:: Supplied material

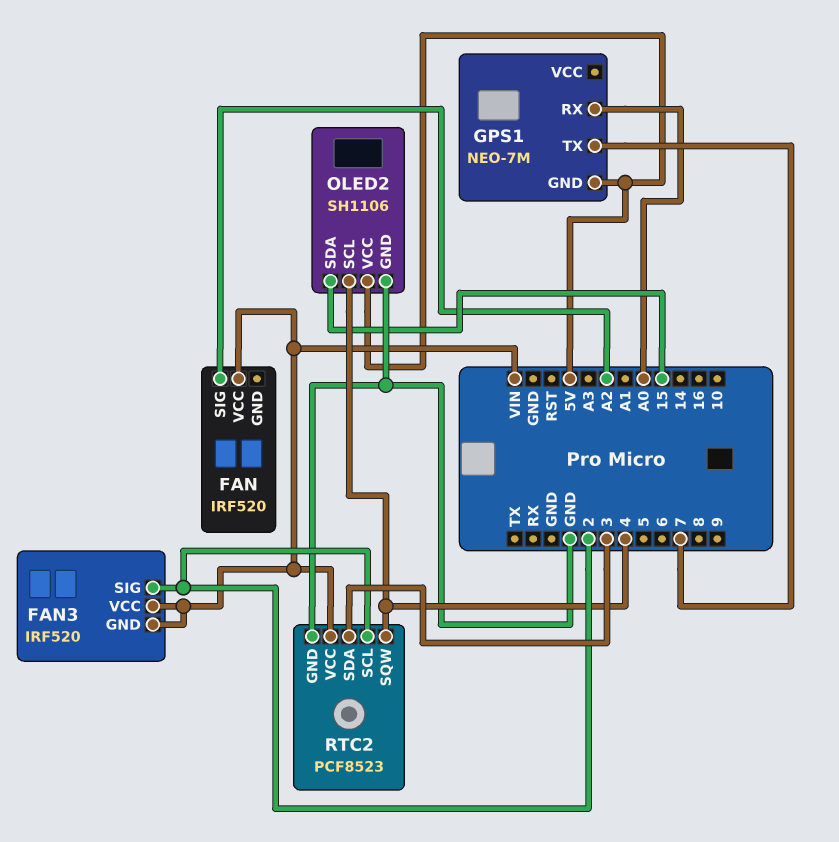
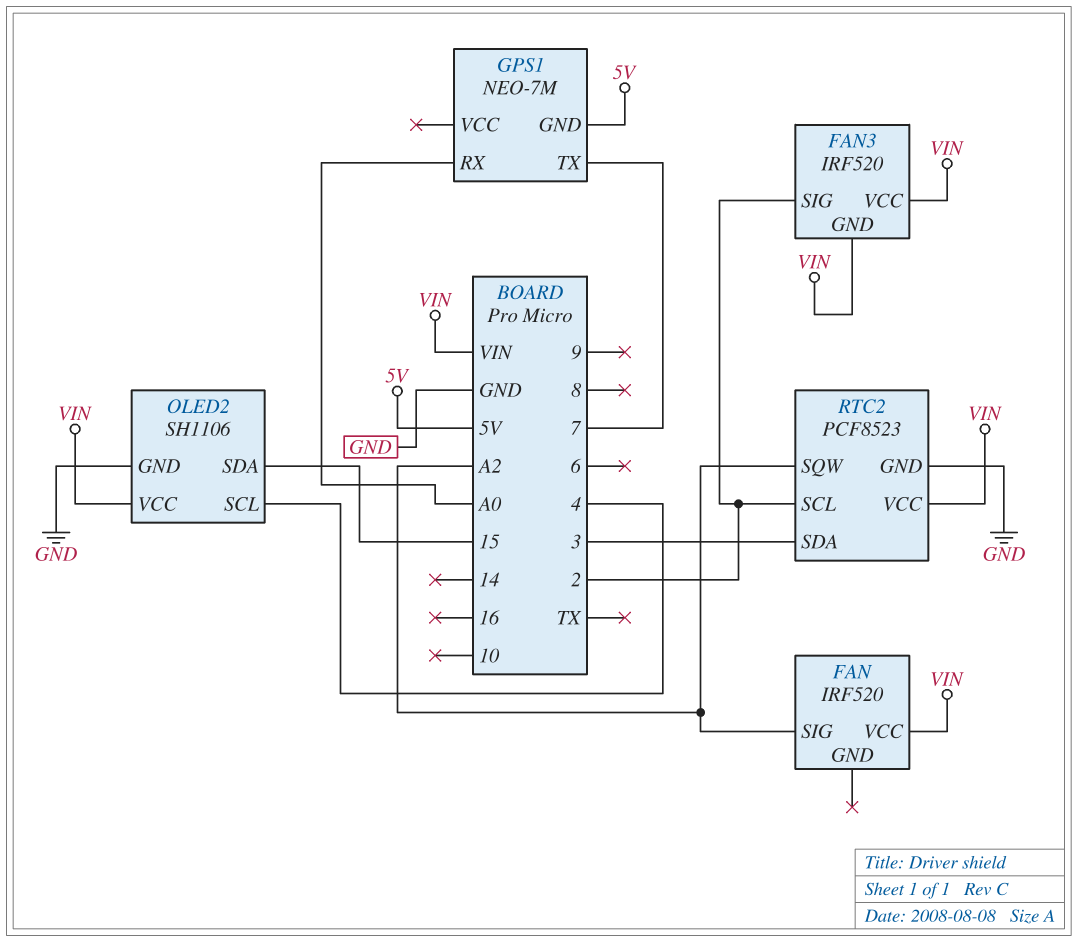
OLED2 pin VCC: 5V -> VIN
RTC2 pin SQW: 4 -> A2

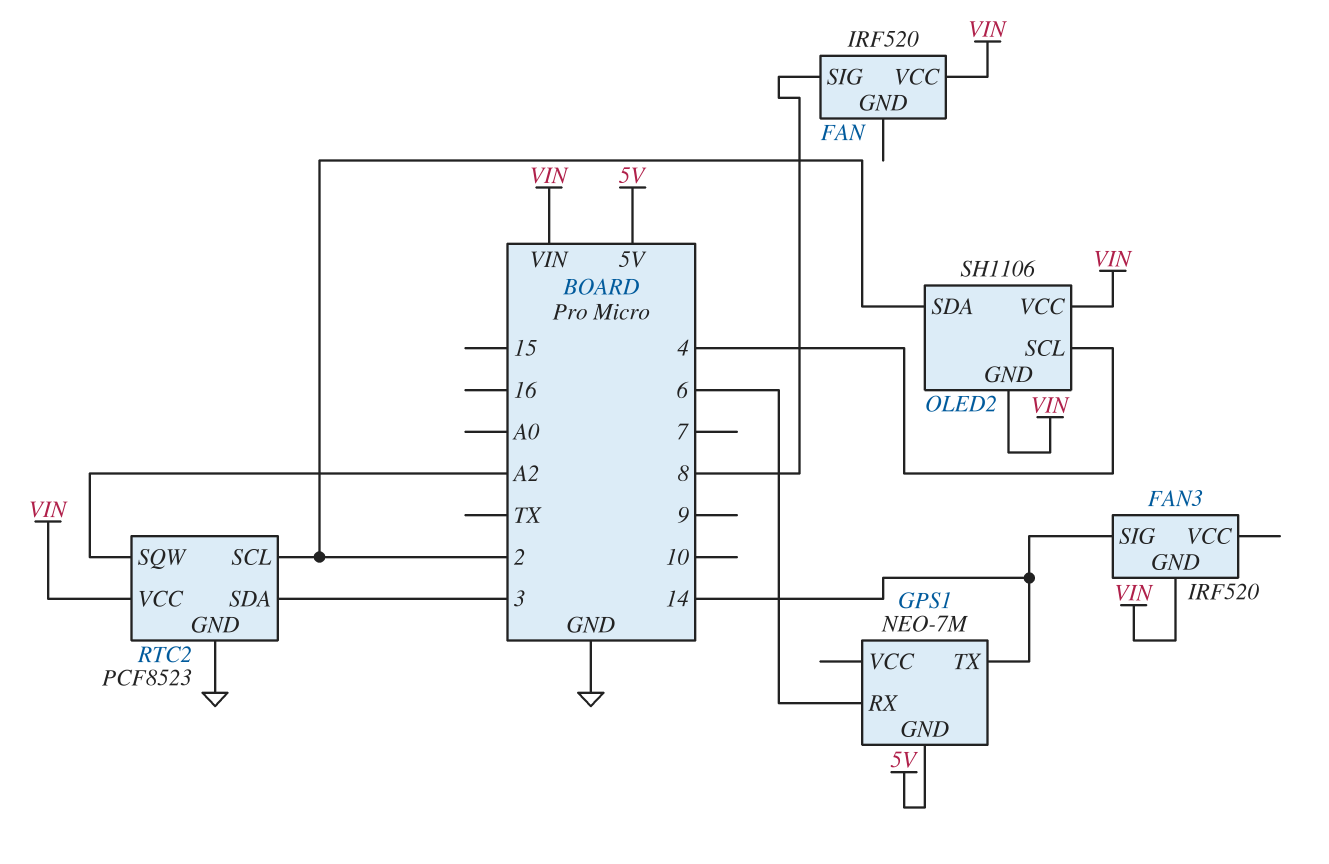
FAN pin SIG: A2 -> 8
FAN3 pin SIG: 2 -> 14
FAN3 pin VCC: VIN -> none
GPS1 pin RX: A0 -> 6
GPS1 pin TX: 7 -> 14
OLED2 pin GND: GND -> VIN
OLED2 pin SDA: 15 -> 2

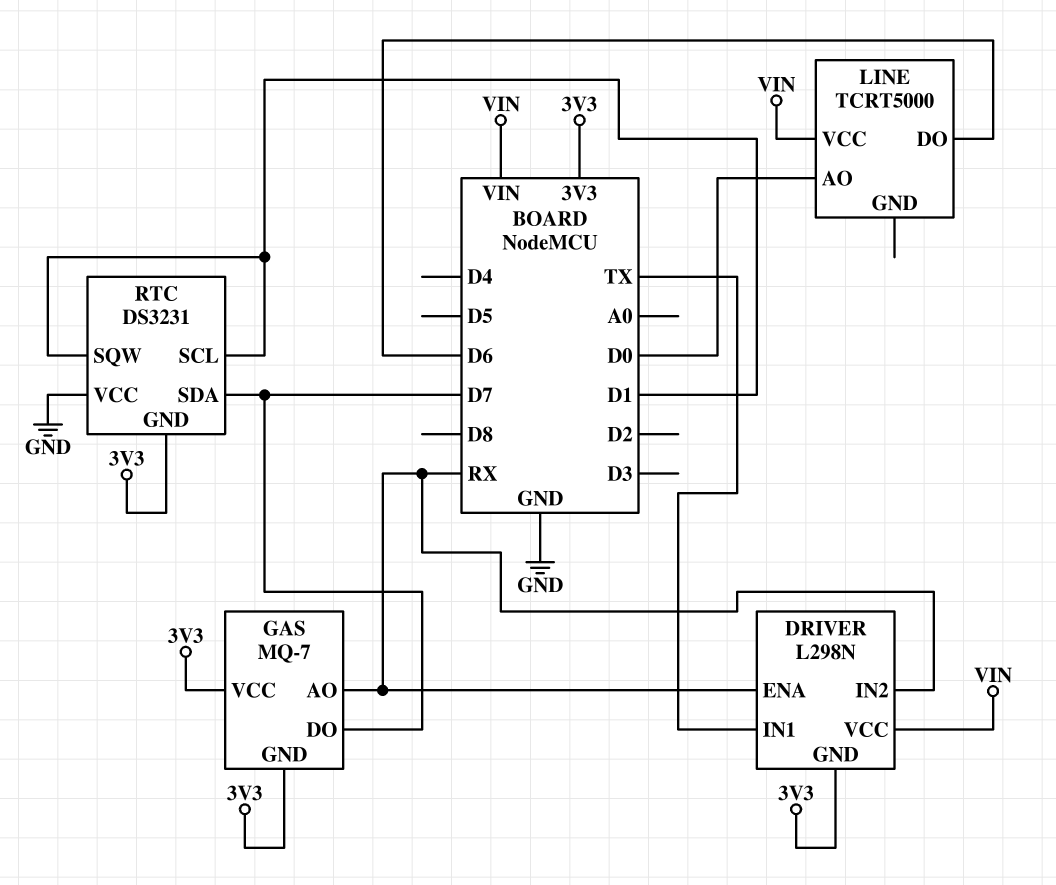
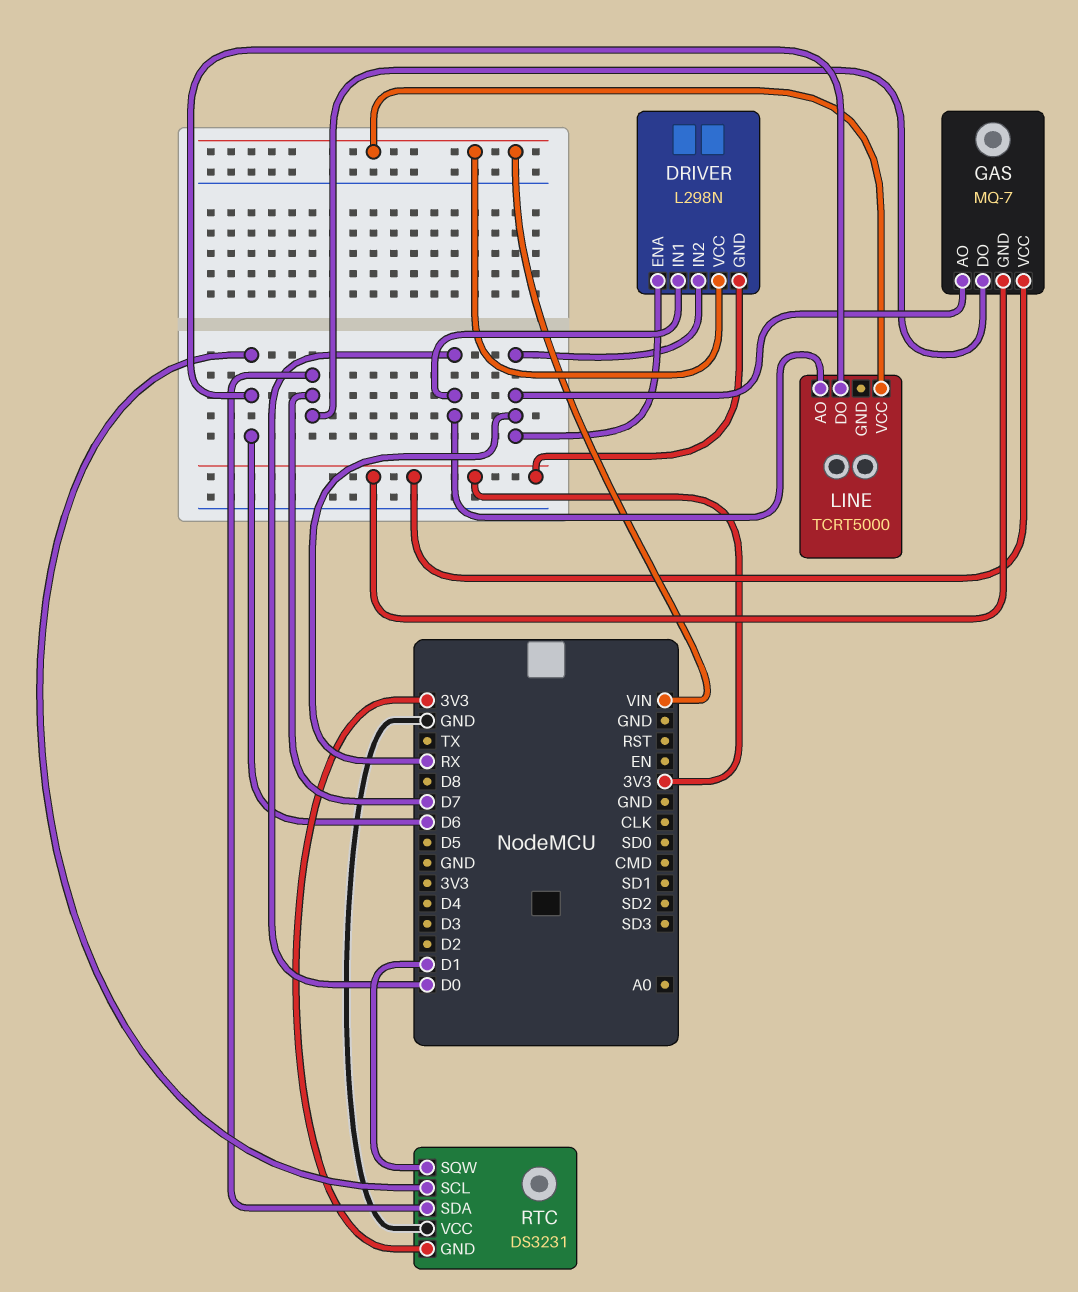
DRIVER pin IN1: TX -> D0
RTC pin SCL: D1 -> D6

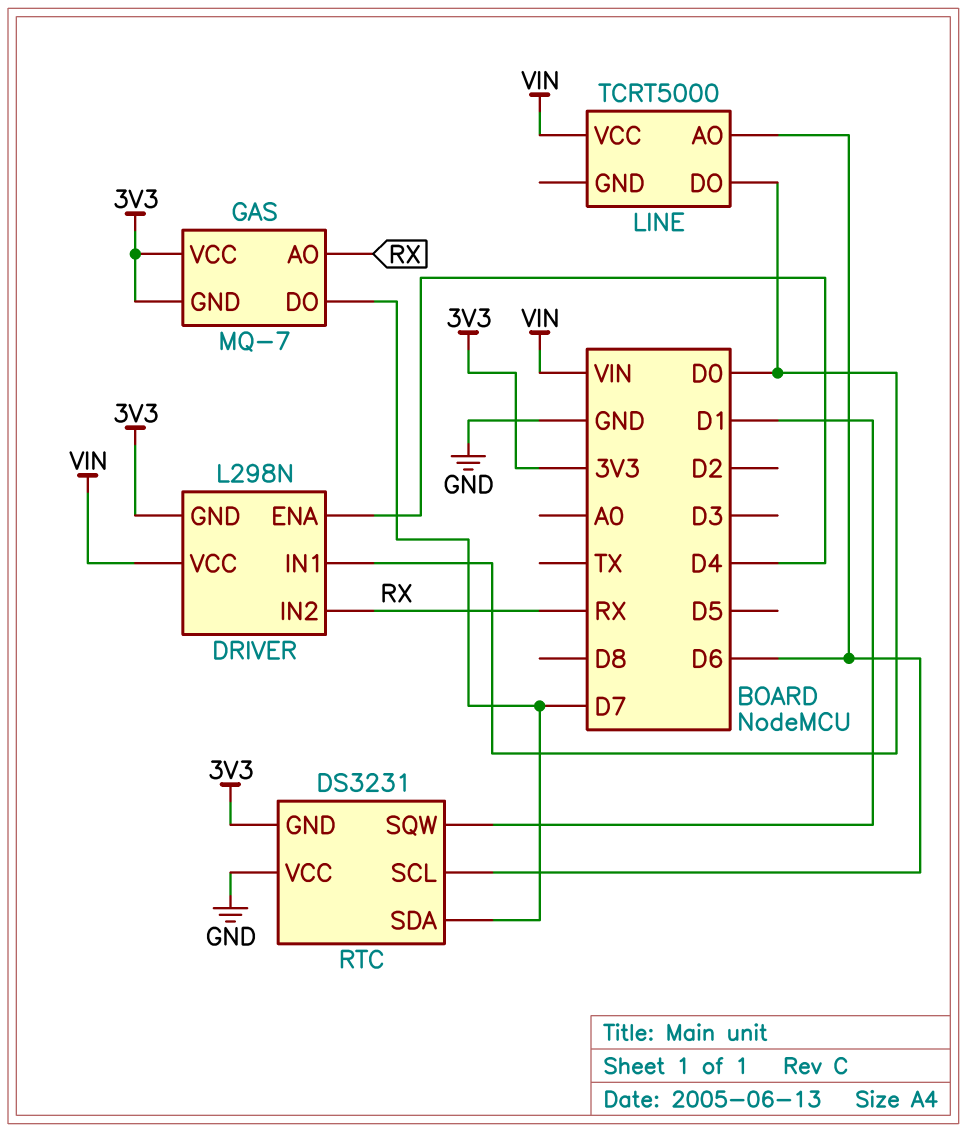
DRIVER pin ENA: RX -> D4
LINE pin AO: D0 -> D6
LINE pin DO: D6 -> D0

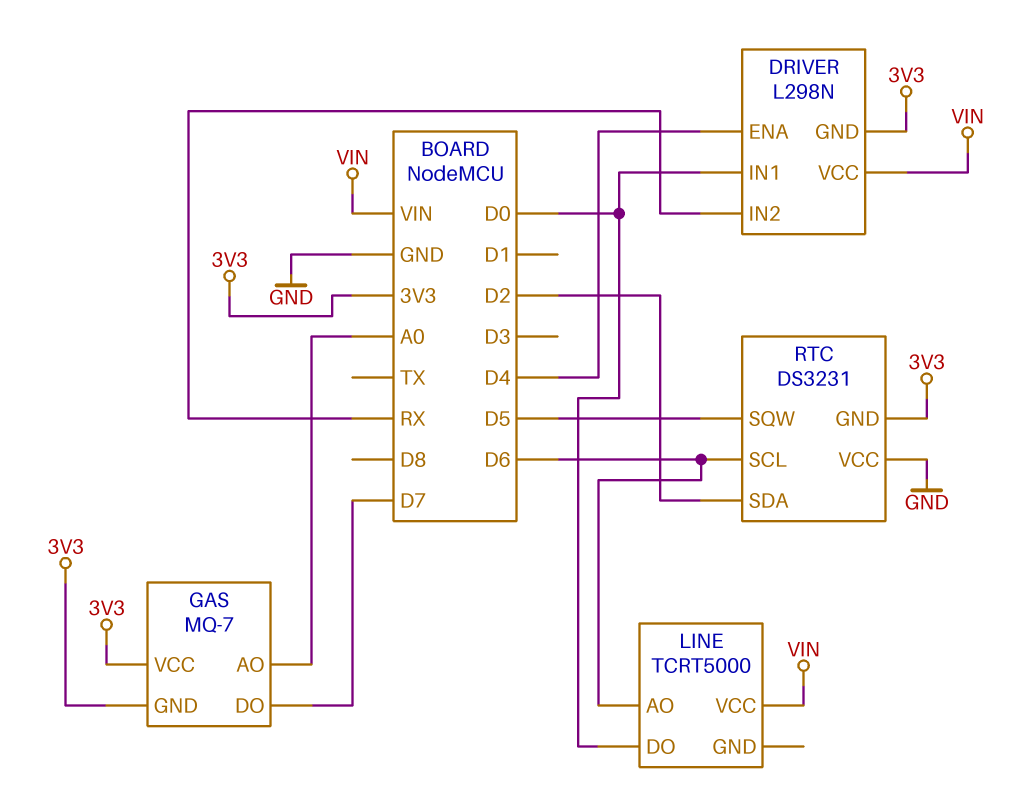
GAS pin AO: RX -> A0
RTC pin SDA: D7 -> D2
RTC pin SQW: D1 -> D5

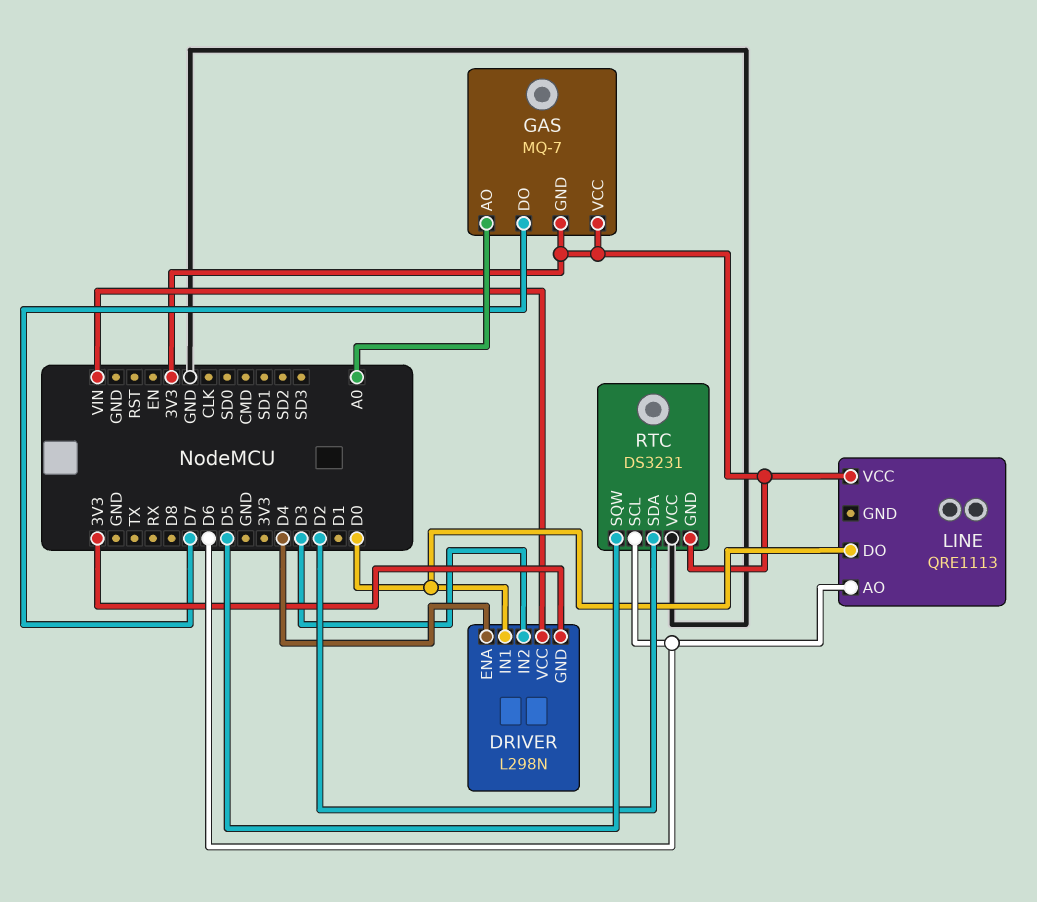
DRIVER pin IN2: RX -> D3
LINE: TCRT5000 -> QRE1113
LINE pin VCC: VIN -> 3V3

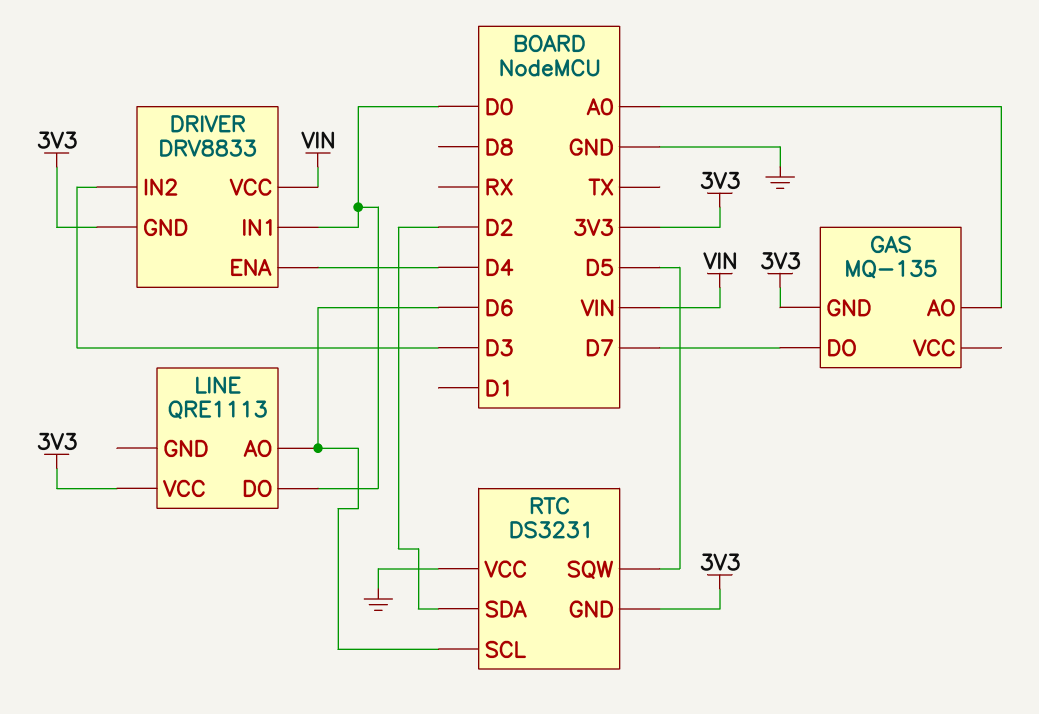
DRIVER: L298N -> DRV8833
GAS: MQ-7 -> MQ-135
GAS pin VCC: 3V3 -> none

::::

> Problem to solve:
Return the lines of the records that include the string "DRIVER".

> Expected answer:
DRIVER pin IN1: TX -> D0
DRIVER pin ENA: RX -> D4
DRIVER pin IN2: RX -> D3
DRIVER: L298N -> DRV8833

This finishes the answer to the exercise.